Work to be completed: Read the records that follow and state how many lines hold "grey", adding nothing else.

Provided information:
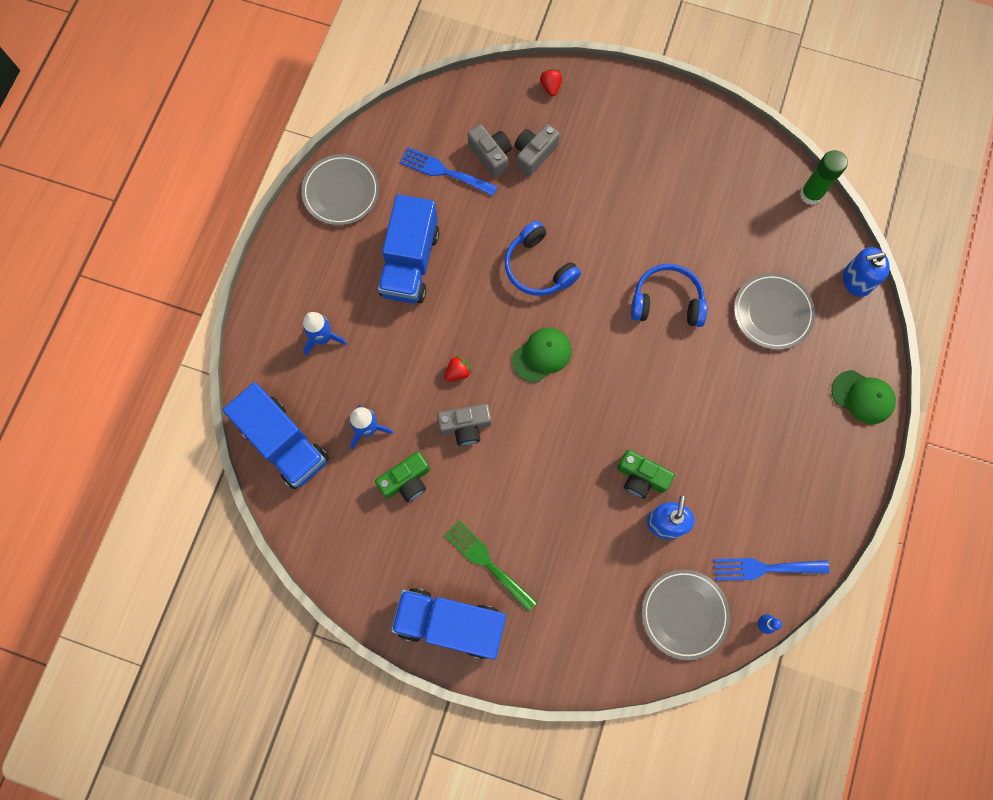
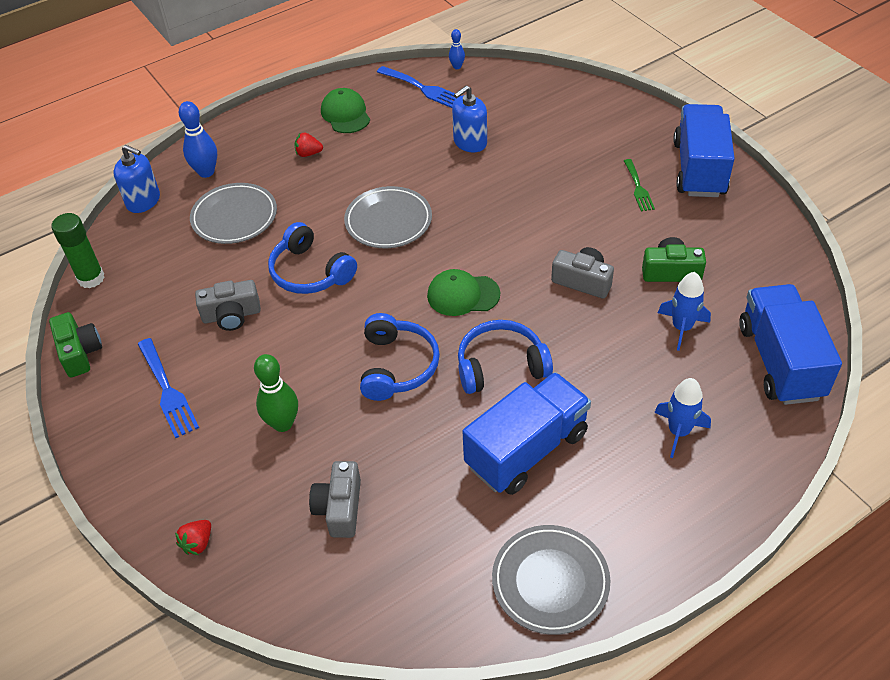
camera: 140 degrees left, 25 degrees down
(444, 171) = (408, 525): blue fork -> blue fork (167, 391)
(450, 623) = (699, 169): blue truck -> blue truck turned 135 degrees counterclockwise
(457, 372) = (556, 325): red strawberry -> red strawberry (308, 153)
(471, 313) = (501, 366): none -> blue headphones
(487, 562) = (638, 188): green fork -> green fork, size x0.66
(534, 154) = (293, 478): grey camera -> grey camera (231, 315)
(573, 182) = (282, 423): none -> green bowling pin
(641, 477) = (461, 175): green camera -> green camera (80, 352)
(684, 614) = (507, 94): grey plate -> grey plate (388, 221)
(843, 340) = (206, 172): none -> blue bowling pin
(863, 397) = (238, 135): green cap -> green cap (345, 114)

--

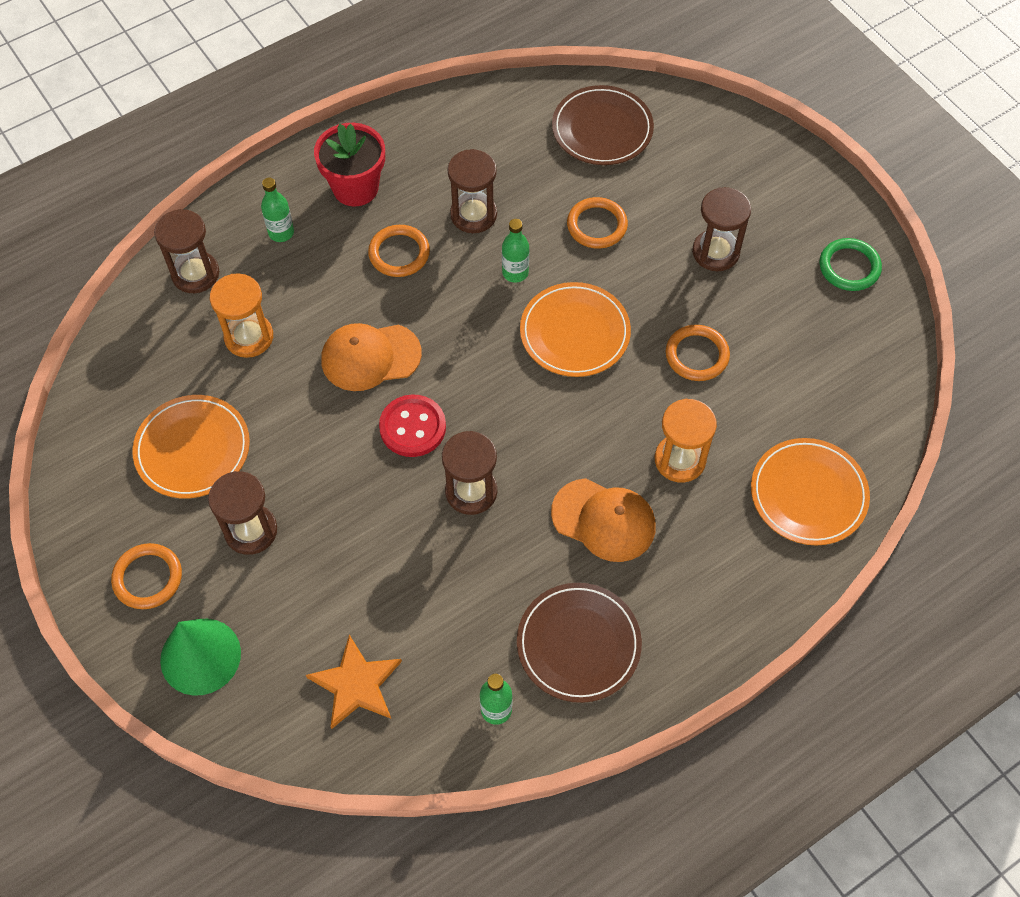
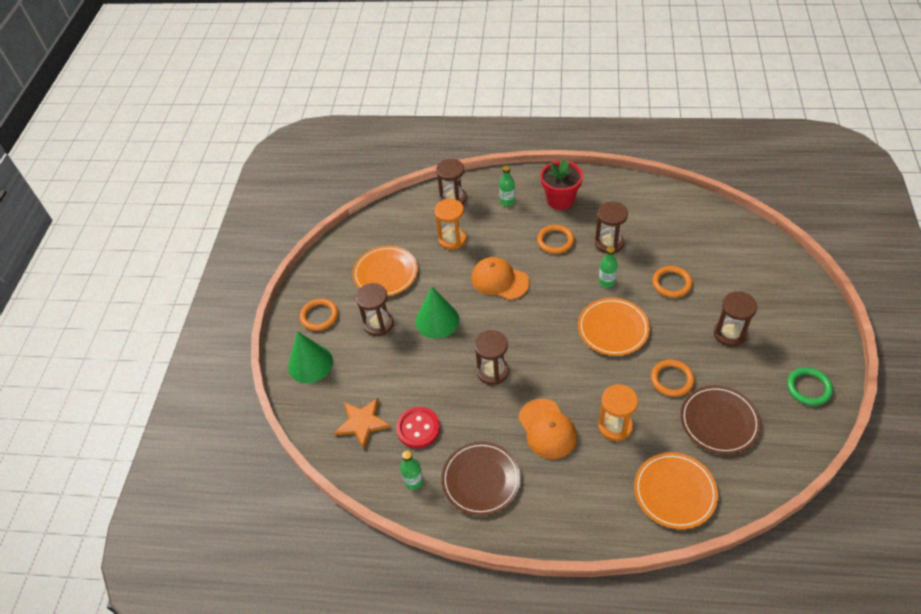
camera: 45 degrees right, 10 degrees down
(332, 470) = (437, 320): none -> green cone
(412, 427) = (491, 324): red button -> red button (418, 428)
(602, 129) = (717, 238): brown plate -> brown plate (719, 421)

* * *

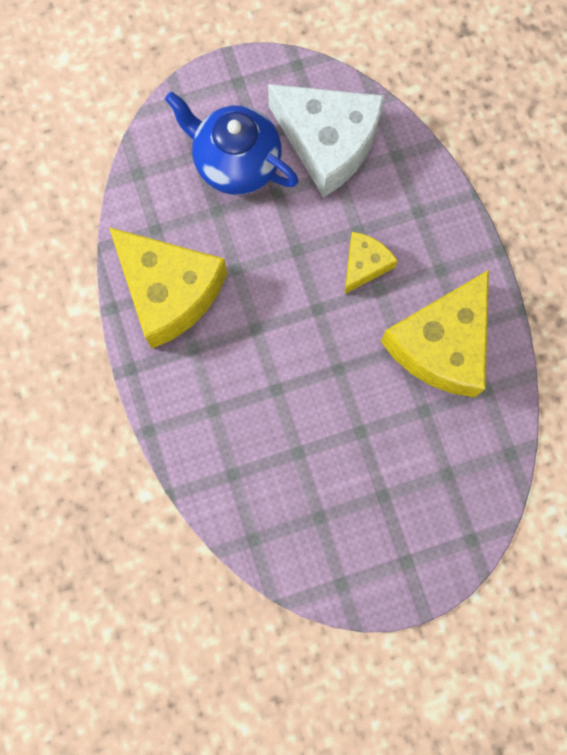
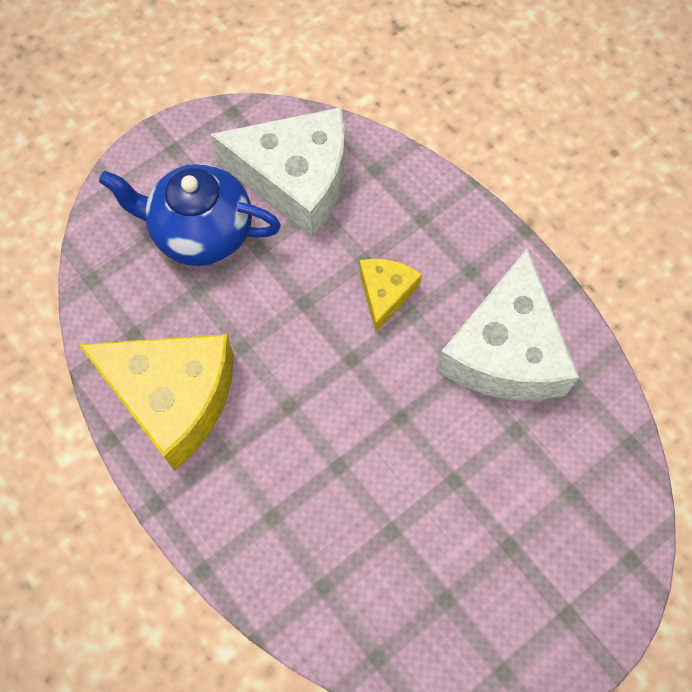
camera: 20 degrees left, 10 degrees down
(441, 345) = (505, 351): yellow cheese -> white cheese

Task output: 2